EXERCISE INPUT:
-*-

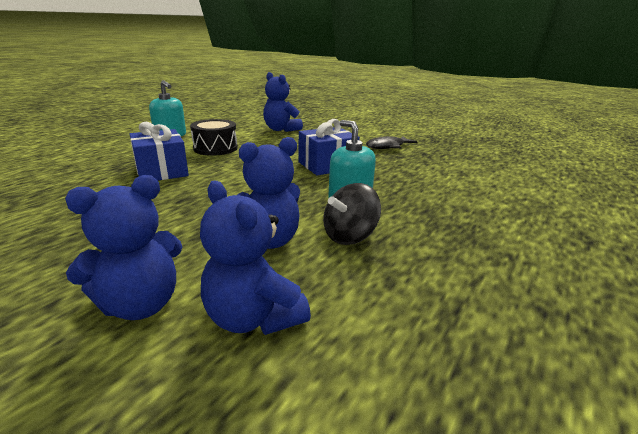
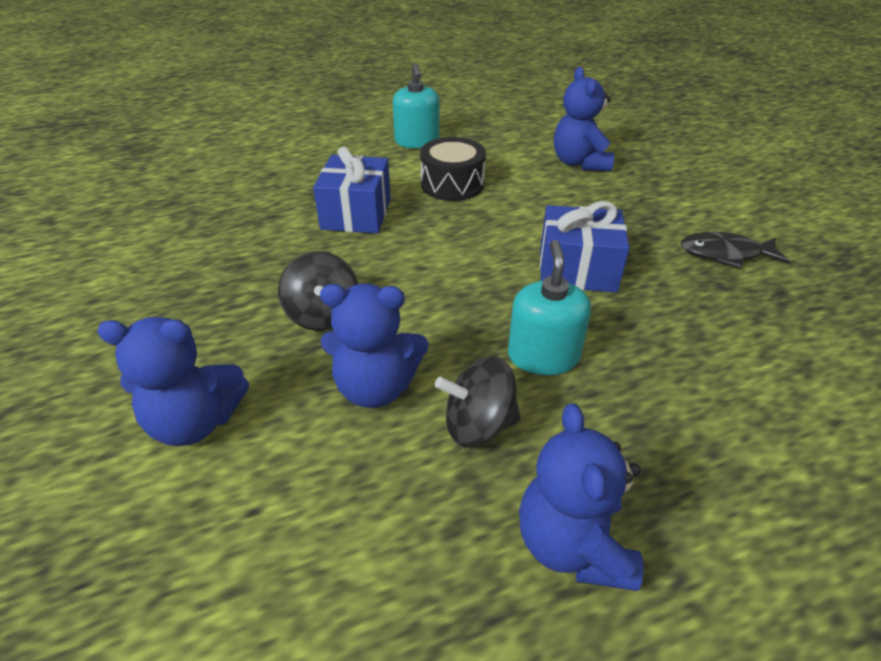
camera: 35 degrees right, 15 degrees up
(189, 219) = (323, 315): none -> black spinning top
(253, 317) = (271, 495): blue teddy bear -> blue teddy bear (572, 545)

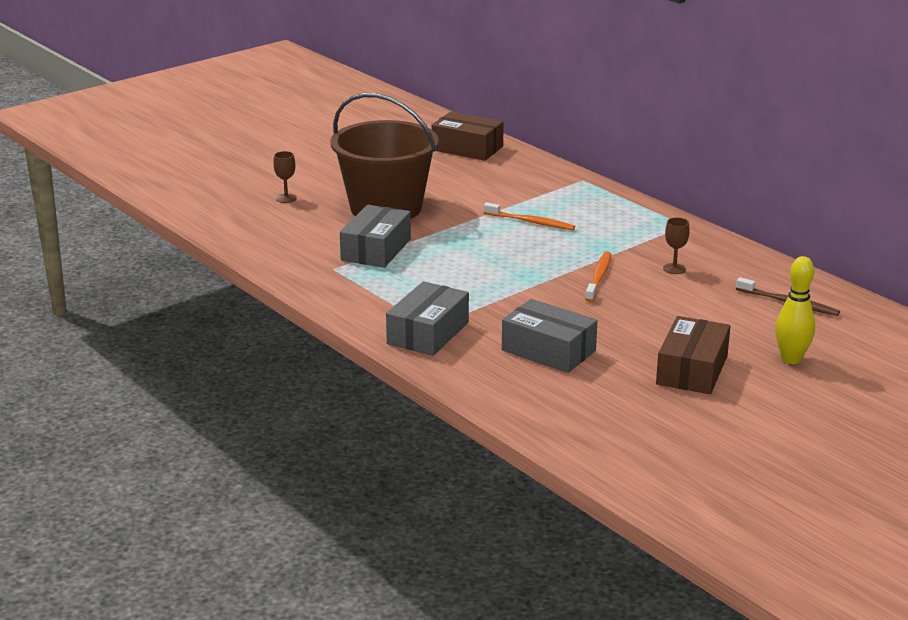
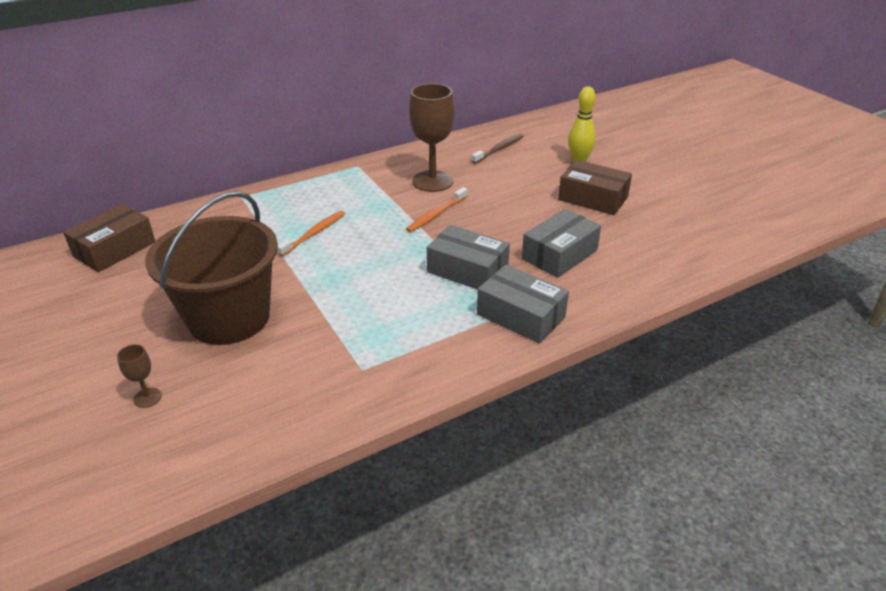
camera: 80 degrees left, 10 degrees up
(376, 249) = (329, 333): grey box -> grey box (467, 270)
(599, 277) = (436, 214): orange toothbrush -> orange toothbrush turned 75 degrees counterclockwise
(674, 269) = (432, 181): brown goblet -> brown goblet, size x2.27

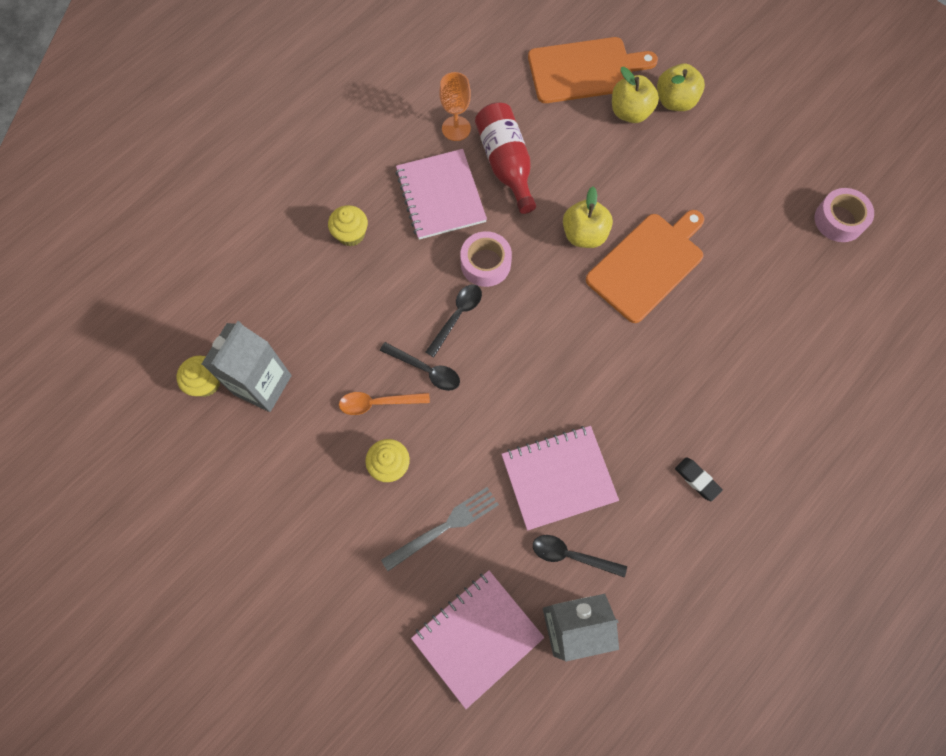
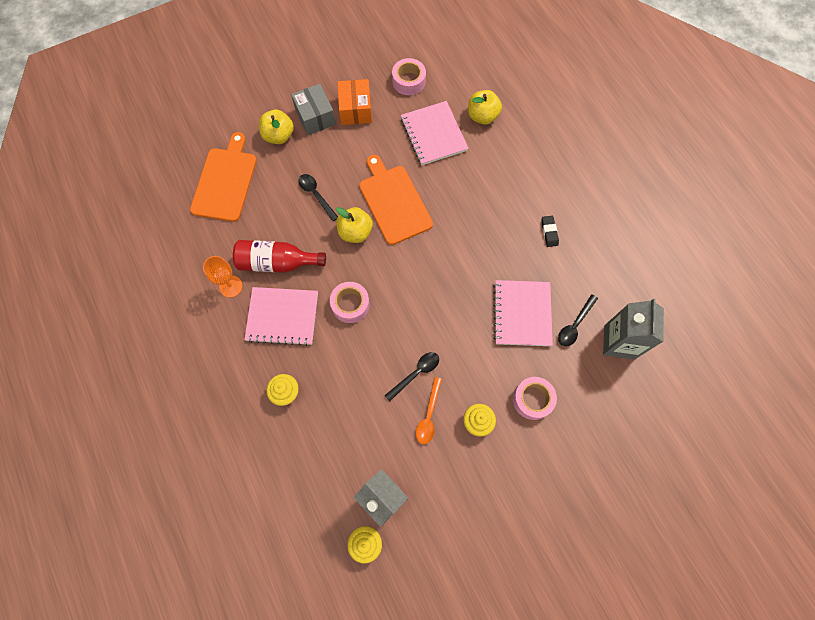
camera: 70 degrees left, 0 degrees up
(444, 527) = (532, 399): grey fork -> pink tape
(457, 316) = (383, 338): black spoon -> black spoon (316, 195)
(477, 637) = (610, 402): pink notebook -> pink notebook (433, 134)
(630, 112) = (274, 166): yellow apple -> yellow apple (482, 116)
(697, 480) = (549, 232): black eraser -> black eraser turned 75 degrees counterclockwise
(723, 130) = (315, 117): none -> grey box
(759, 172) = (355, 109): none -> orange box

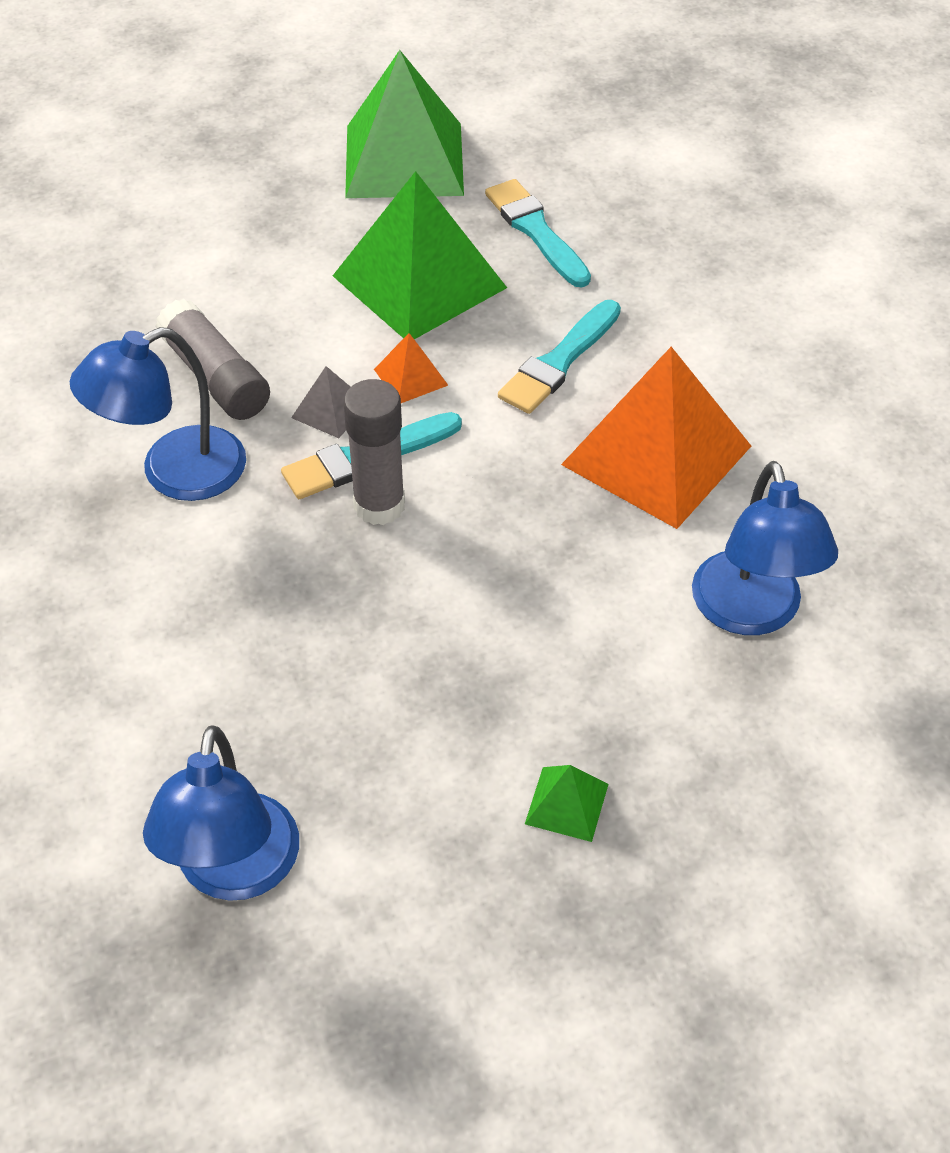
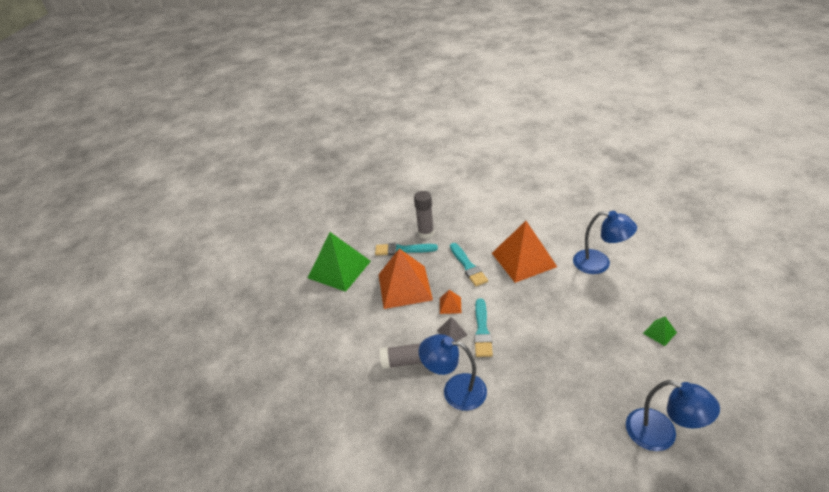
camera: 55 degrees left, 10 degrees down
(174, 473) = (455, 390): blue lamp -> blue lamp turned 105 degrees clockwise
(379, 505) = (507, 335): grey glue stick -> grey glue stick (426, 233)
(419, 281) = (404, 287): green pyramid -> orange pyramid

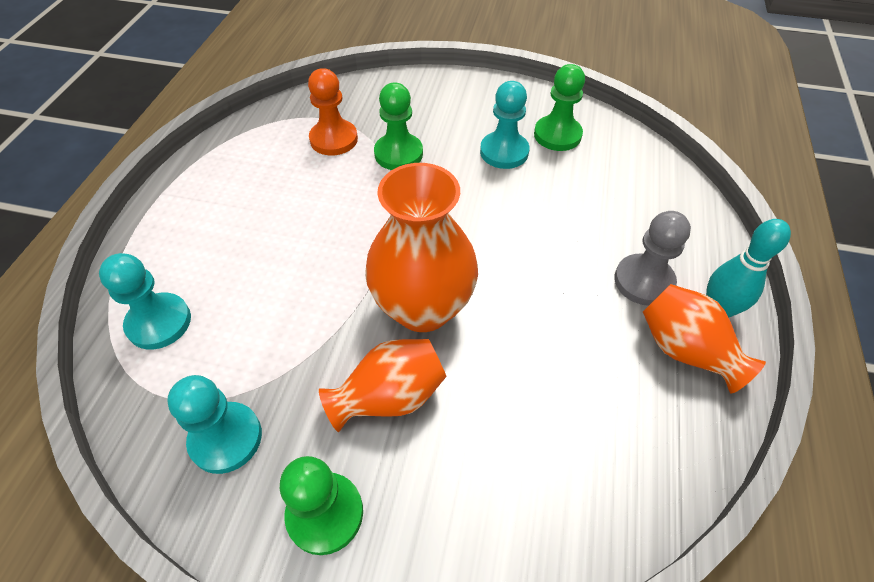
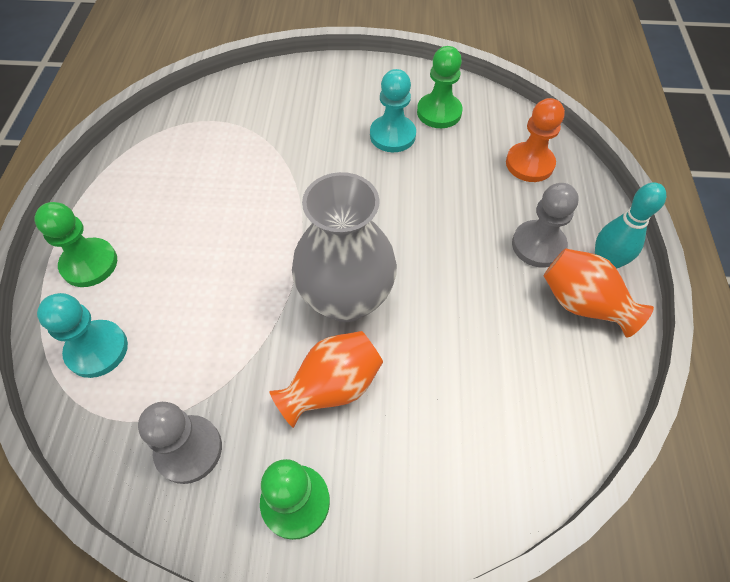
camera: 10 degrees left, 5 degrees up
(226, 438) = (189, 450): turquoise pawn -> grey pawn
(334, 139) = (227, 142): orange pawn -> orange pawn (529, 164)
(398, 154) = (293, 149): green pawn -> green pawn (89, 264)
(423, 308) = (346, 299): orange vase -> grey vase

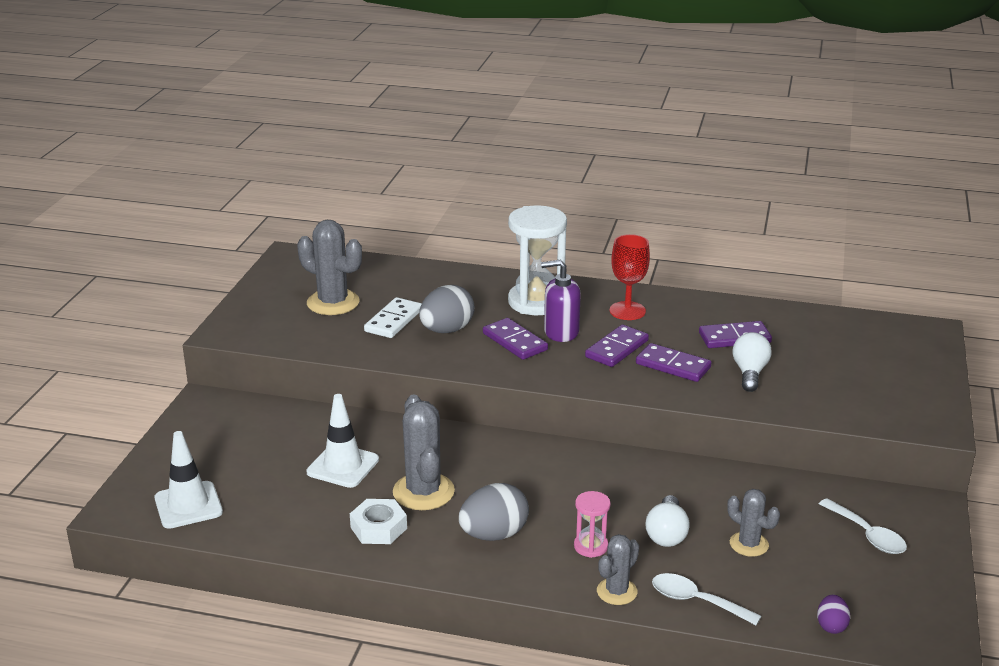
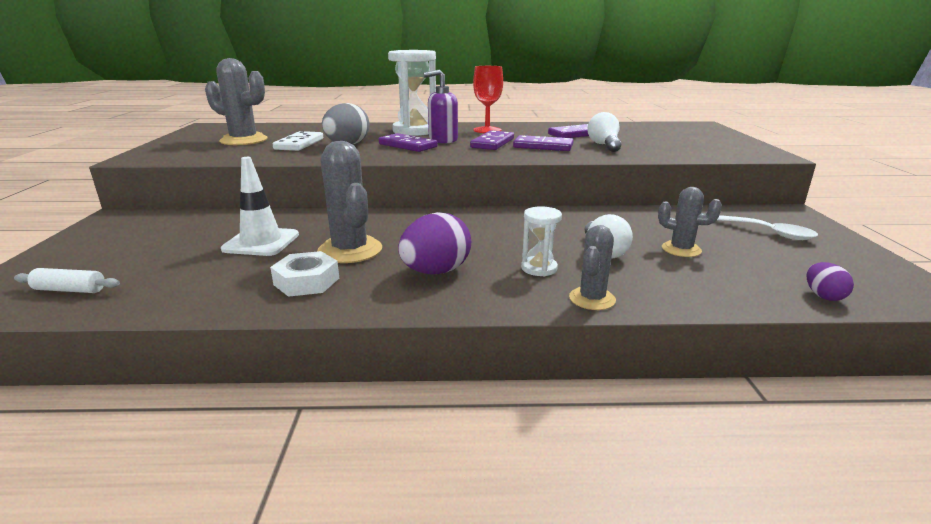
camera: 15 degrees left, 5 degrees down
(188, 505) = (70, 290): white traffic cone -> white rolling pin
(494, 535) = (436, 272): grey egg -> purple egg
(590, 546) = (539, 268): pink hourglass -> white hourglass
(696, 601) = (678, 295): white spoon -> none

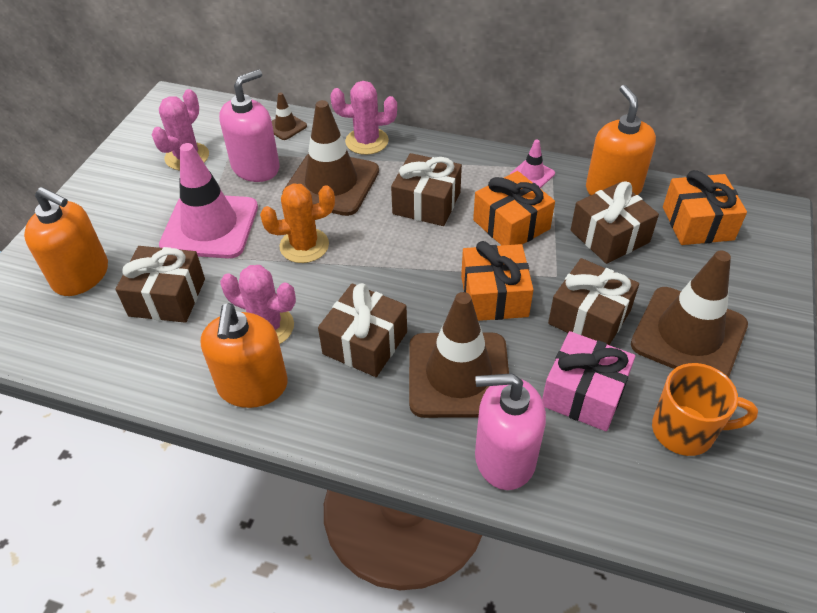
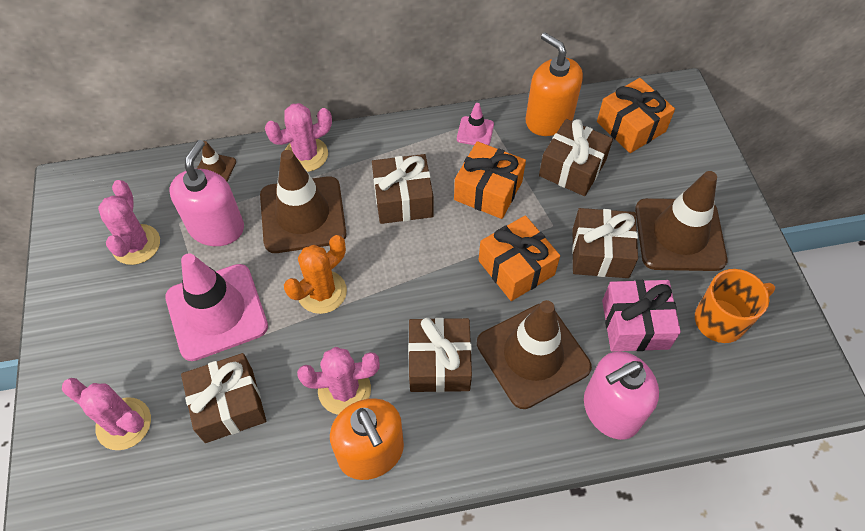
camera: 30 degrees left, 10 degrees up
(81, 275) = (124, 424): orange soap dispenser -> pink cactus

-*-

What should be set down is every line from the opening of the records through the line that contains "camera: 15 degrees left, 5 degrees down", exactly, with pictures left out.

camera: 35 degrees right, 15 degrees up
(189, 219) = (323, 315): none -> black spinning top
(253, 317) = (271, 495): blue teddy bear -> blue teddy bear (572, 545)

camera: 80 degrees left, 10 degrees up
(376, 249) = (329, 333): grey box -> grey box (467, 270)
(599, 277) = (436, 214): orange toothbrush -> orange toothbrush turned 75 degrees counterclockwise
(674, 269) = (432, 181): brown goblet -> brown goblet, size x2.27

camera: 70 degrees left, 0 degrees up
(444, 527) = (532, 399): grey fork -> pink tape
(457, 316) = (383, 338): black spoon -> black spoon (316, 195)
(477, 637) = (610, 402): pink notebook -> pink notebook (433, 134)
(630, 112) = (274, 166): yellow apple -> yellow apple (482, 116)
(697, 480) = (549, 232): black eraser -> black eraser turned 75 degrees counterclockwise
(723, 130) = (315, 117): none -> grey box
(759, 172) = (355, 109): none -> orange box

camera: 55 degrees left, 10 degrees down
(174, 473) = (455, 390): blue lamp -> blue lamp turned 105 degrees clockwise
(379, 505) = (507, 335): grey glue stick -> grey glue stick (426, 233)
(419, 281) = (404, 287): green pyramid -> orange pyramid

camera: 10 degrees left, 5 degrees up
(226, 438) = (189, 450): turquoise pawn -> grey pawn
(334, 139) = (227, 142): orange pawn -> orange pawn (529, 164)
(398, 154) = (293, 149): green pawn -> green pawn (89, 264)
(423, 308) = (346, 299): orange vase -> grey vase

camera: 15 degrees left, 5 degrees down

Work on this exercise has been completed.